YOUR ASSIGNMENT: Because the images are not wanted, restate every line below word for word without them.

______________________________

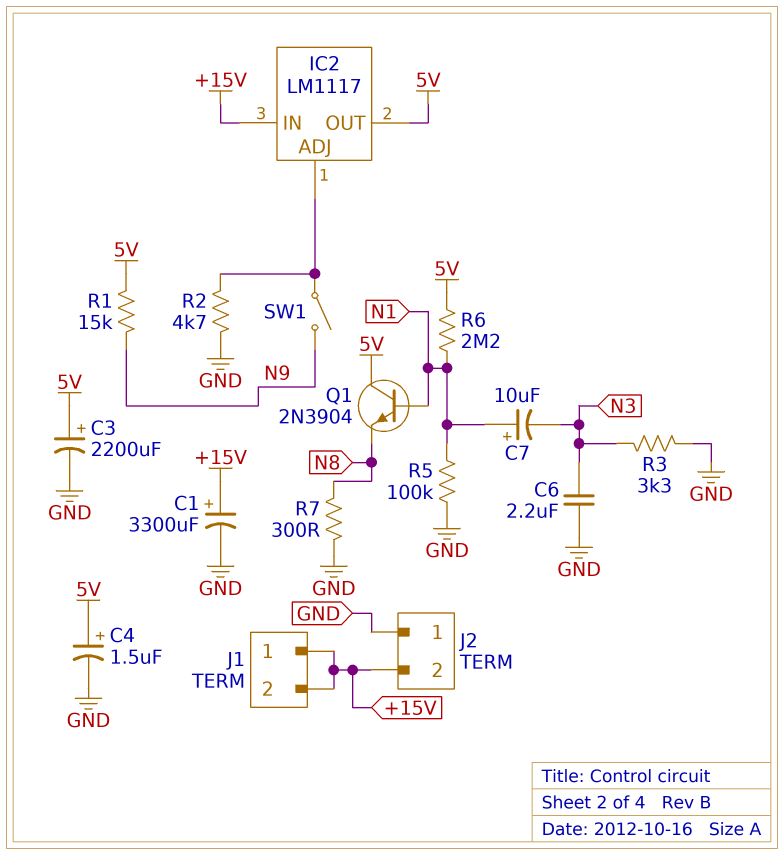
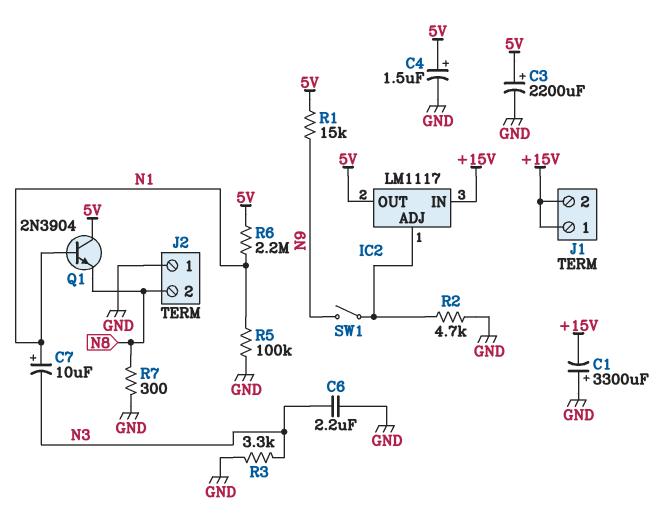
C1: 3300uF (plus +15V, minus GND) -> 3300uF (plus GND, minus +15V)
J2 pin 2: +15V -> N8

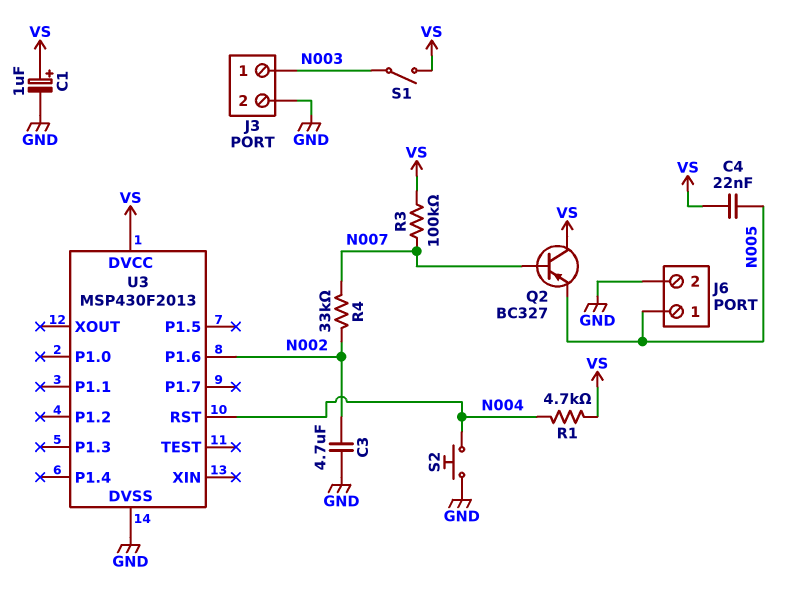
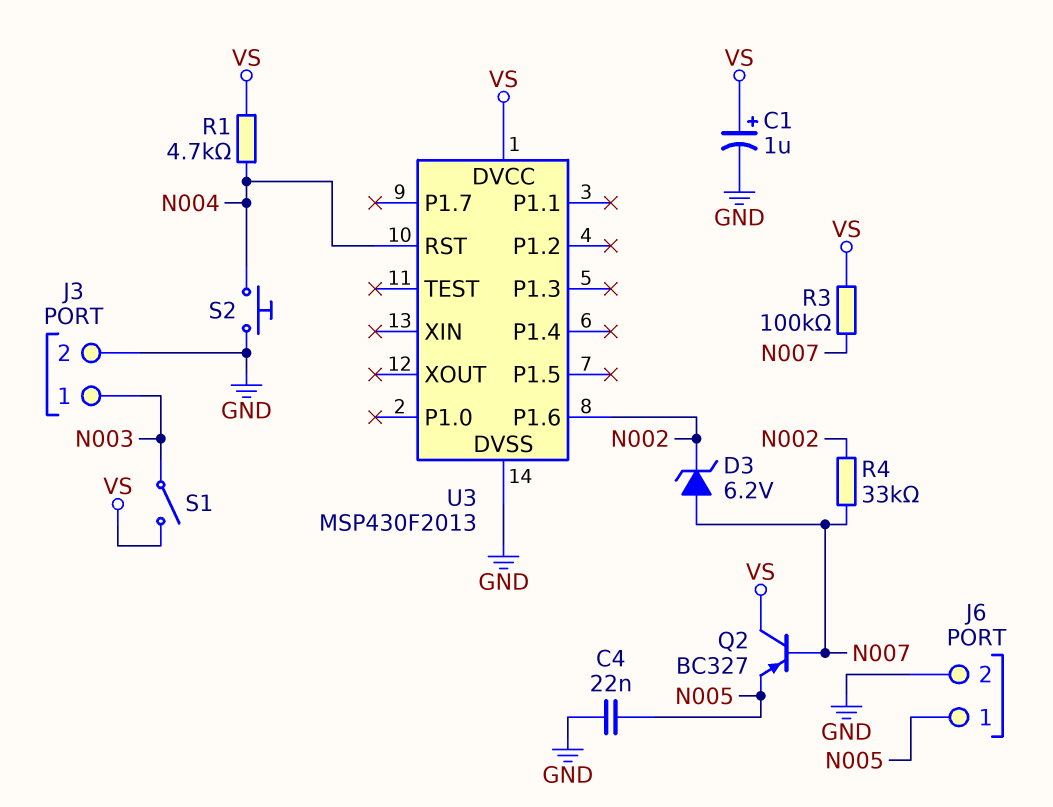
C3: 4.7uF (GND, N002) -> none
C4: 22nF (N005, VS) -> 22nF (GND, N005)
D3: none -> zener 6.2V (A N007, K N002)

______________________________

ANSWER FOR THIS EXERCISE:
C1: 3300uF (plus +15V, minus GND) -> 3300uF (plus GND, minus +15V)
J2 pin 2: +15V -> N8

C3: 4.7uF (GND, N002) -> none
C4: 22nF (N005, VS) -> 22nF (GND, N005)
D3: none -> zener 6.2V (A N007, K N002)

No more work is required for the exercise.